↓

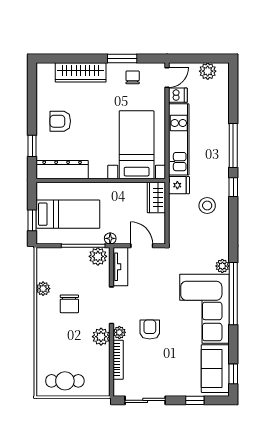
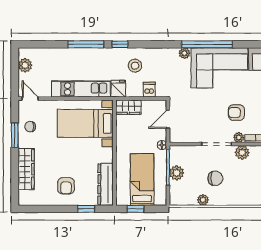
dishwasher: (178, 95) -> (149, 90), moved
window: (32, 220) -> (136, 209), moved
plant: (98, 256) -> (177, 173), moved
tv unit: (120, 267) -> (185, 137), removed

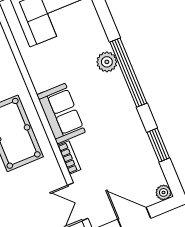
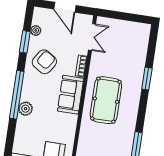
armchair: (119, 135) -> (44, 62), added
plant: (164, 192) -> (36, 30), moved

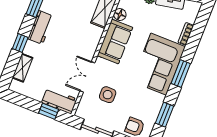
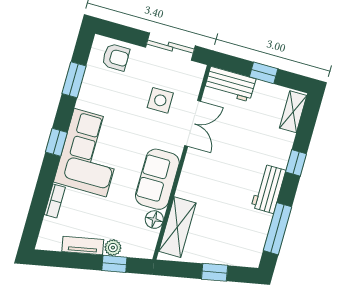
shelving: (23, 68) -> (293, 112), moved
window: (181, 73) -> (56, 142), width x0.67
window: (49, 111) -> (264, 73), moved

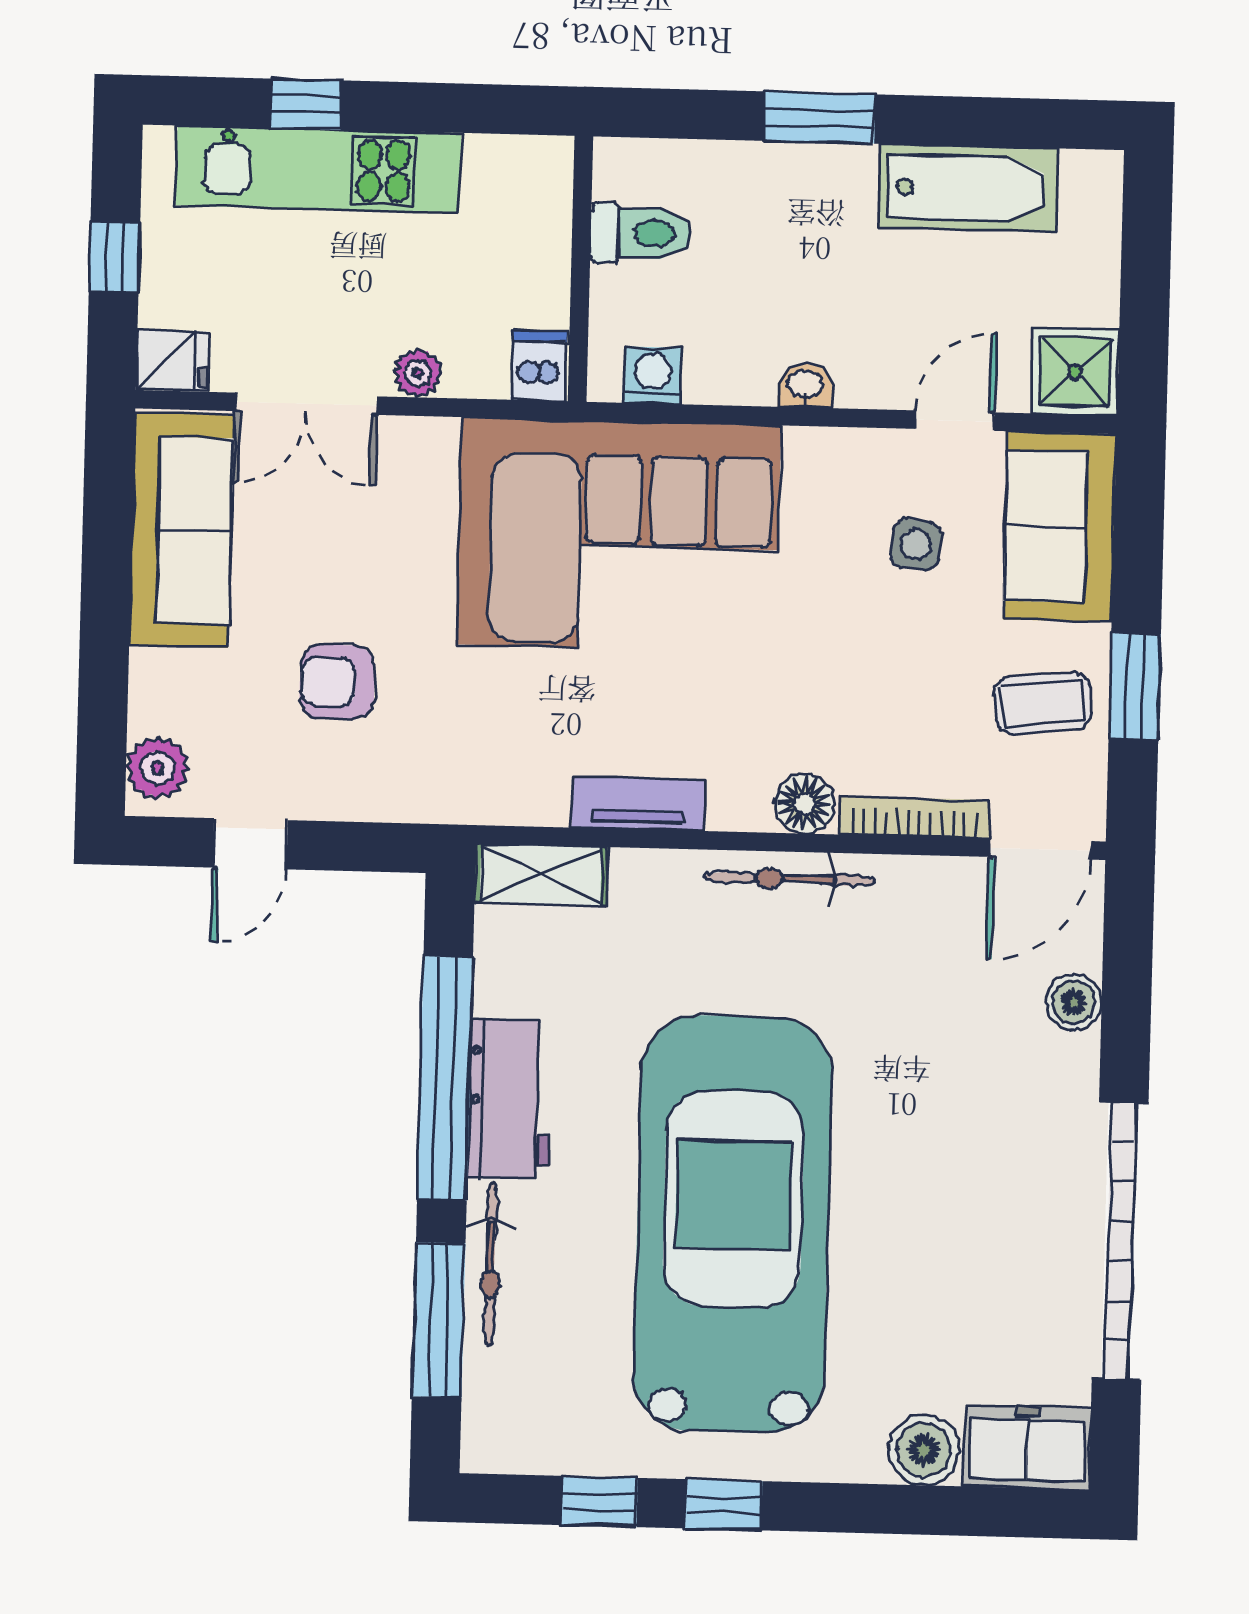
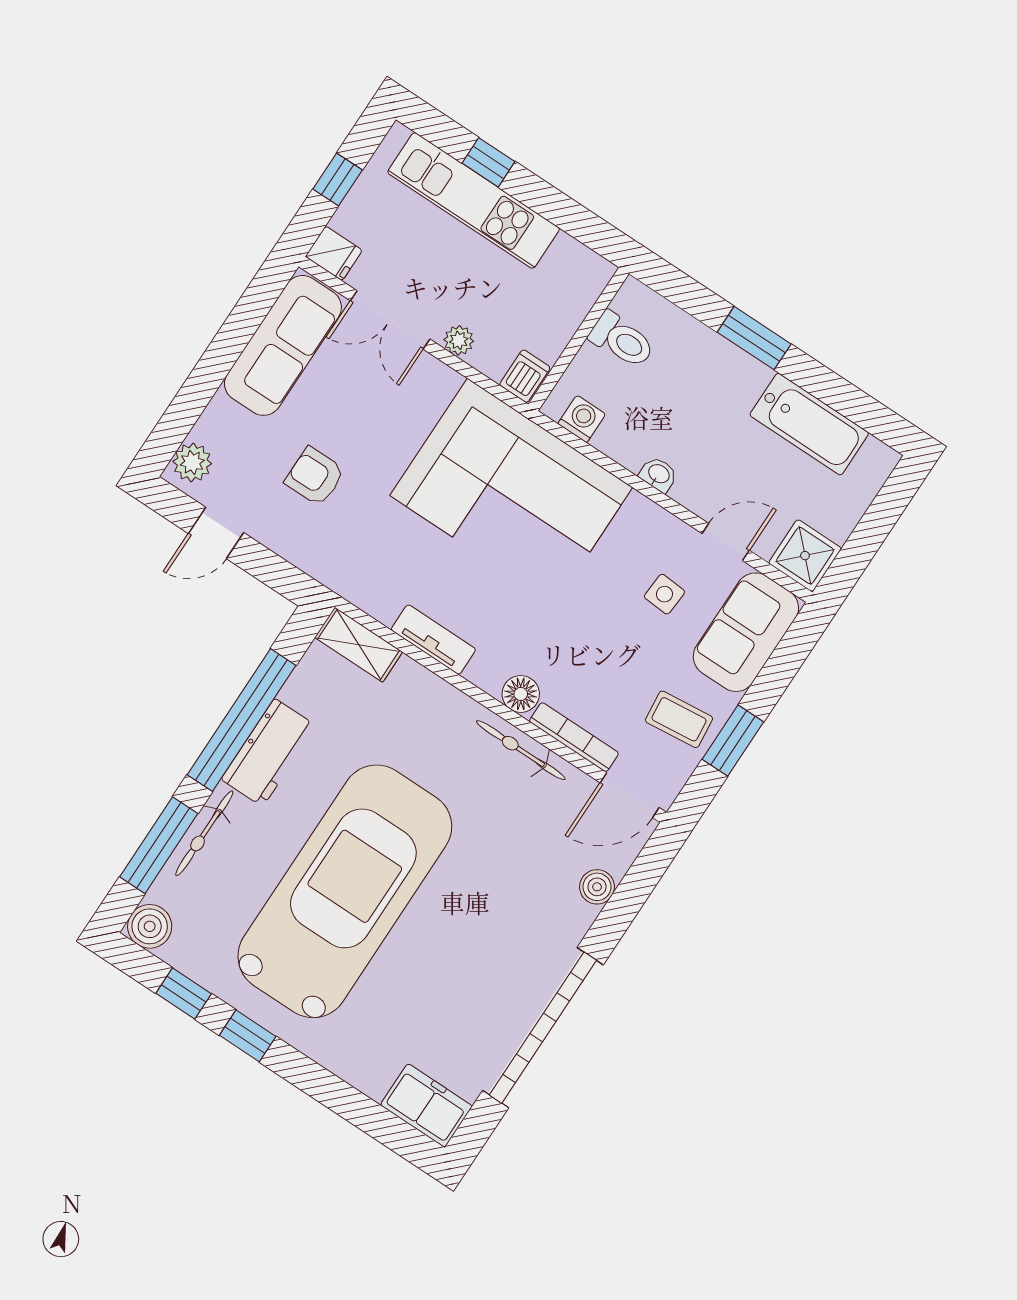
bicycle: (790, 879) -> (521, 750), moved
boiler: (924, 1450) -> (150, 926), moved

↑

> TASK BRIEF: Keeping the pictures out, print the entries above exactly as written.

> WRITTEN RESPONSE:
dishwasher: (178, 95) -> (149, 90), moved
window: (32, 220) -> (136, 209), moved
plant: (98, 256) -> (177, 173), moved
tv unit: (120, 267) -> (185, 137), removed

armchair: (119, 135) -> (44, 62), added
plant: (164, 192) -> (36, 30), moved

shelving: (23, 68) -> (293, 112), moved
window: (181, 73) -> (56, 142), width x0.67
window: (49, 111) -> (264, 73), moved

bicycle: (790, 879) -> (521, 750), moved
boiler: (924, 1450) -> (150, 926), moved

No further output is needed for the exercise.